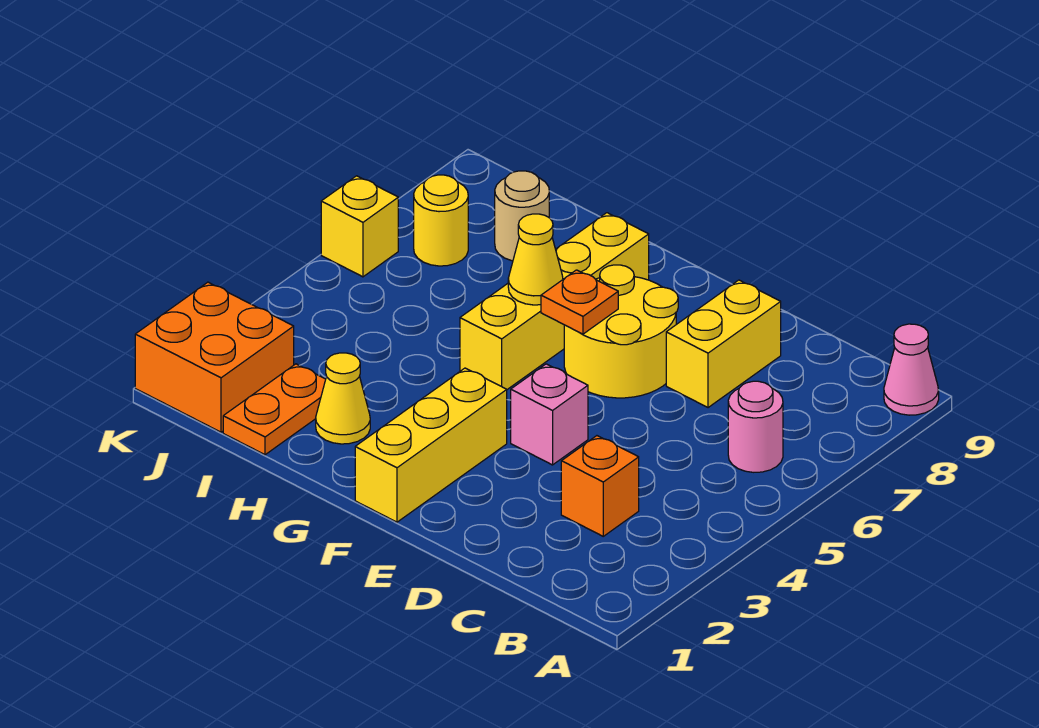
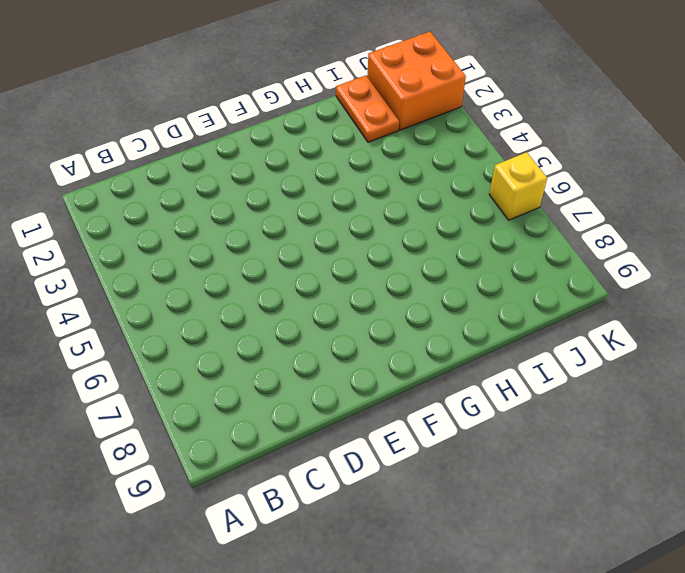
none -> pink 1x1 cone [884,324,939,415]
none -> pink 1x1 round brick [728,381,783,472]
none -> orange 1x1 brick [561,436,639,536]

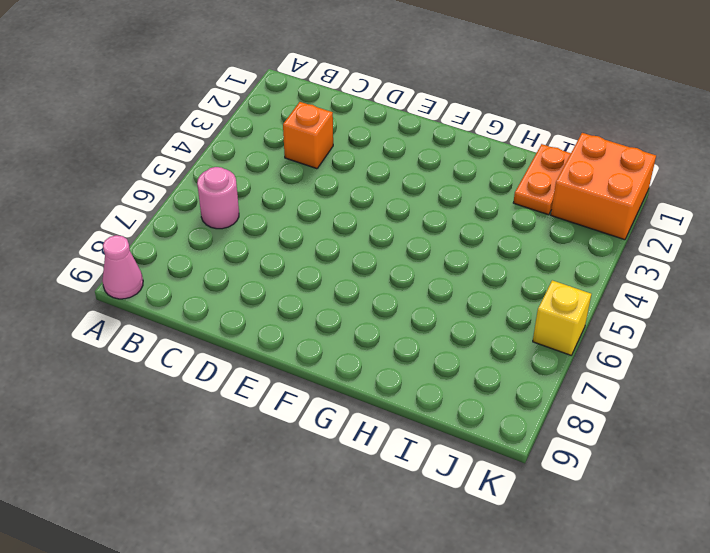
none -> yellow 1x2 brick [666,280,781,408]
none -> pink 1x1 brick [511,364,588,465]
none -> yellow 2x2 round brick [564,265,678,398]

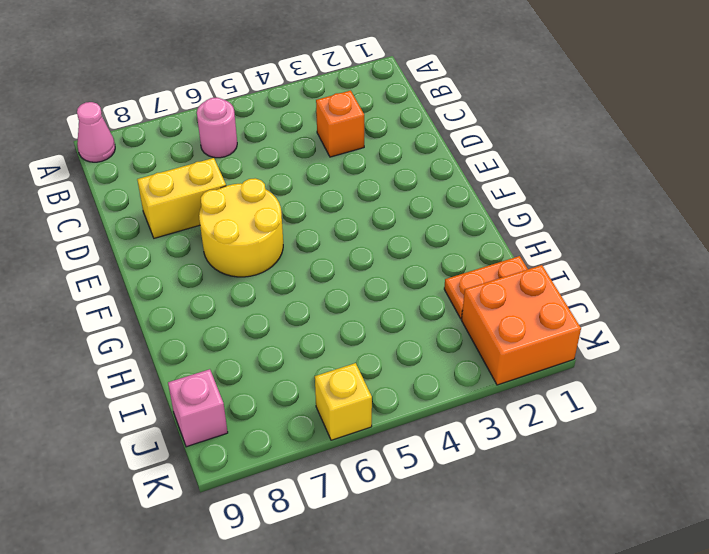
pink 1x1 brick [168,369,228,447] -> pink 1x1 brick moved to [511,364,588,465]
none -> yellow 1x3 brick [355,368,507,522]
none -> yellow 1x4 brick [460,213,649,389]
none -> yellow 1x1 cone [316,353,370,444]

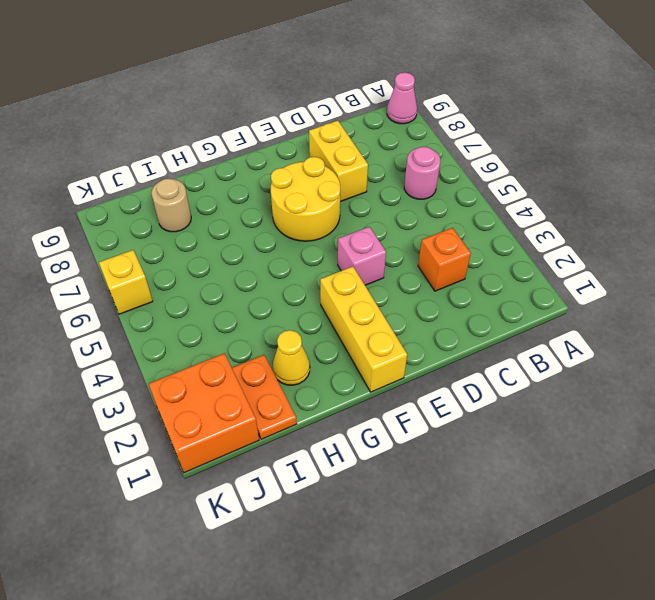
none -> yellow 1x4 brick [460,213,649,389]
none -> yellow 1x1 round brick [414,175,468,266]
none -> orange 1x1 plate [541,270,618,334]

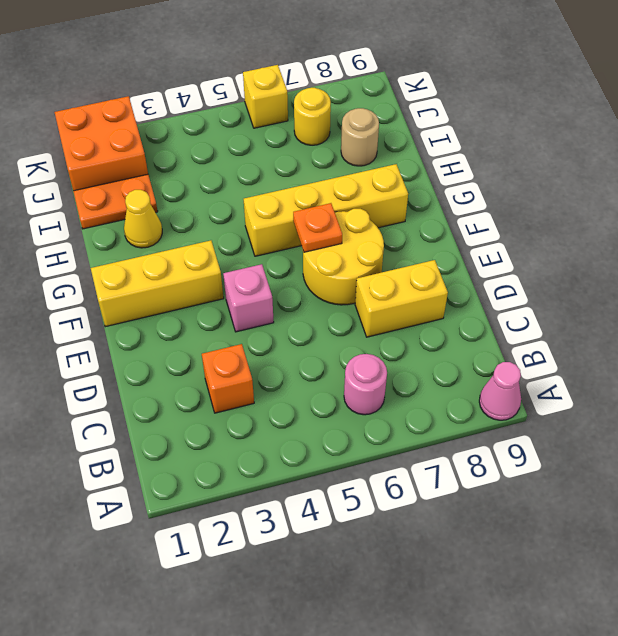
none -> yellow 1x1 cone [508,214,563,305]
- - - -
The problem: Provide an exact copy of the records, excluding every picture.

Written response:
none -> pink 1x1 cone [884,324,939,415]
none -> pink 1x1 round brick [728,381,783,472]
none -> orange 1x1 brick [561,436,639,536]

none -> yellow 1x2 brick [666,280,781,408]
none -> pink 1x1 brick [511,364,588,465]
none -> yellow 2x2 round brick [564,265,678,398]

pink 1x1 brick [168,369,228,447] -> pink 1x1 brick moved to [511,364,588,465]
none -> yellow 1x3 brick [355,368,507,522]
none -> yellow 1x4 brick [460,213,649,389]
none -> yellow 1x1 cone [316,353,370,444]

none -> yellow 1x4 brick [460,213,649,389]
none -> yellow 1x1 round brick [414,175,468,266]
none -> orange 1x1 plate [541,270,618,334]

none -> yellow 1x1 cone [508,214,563,305]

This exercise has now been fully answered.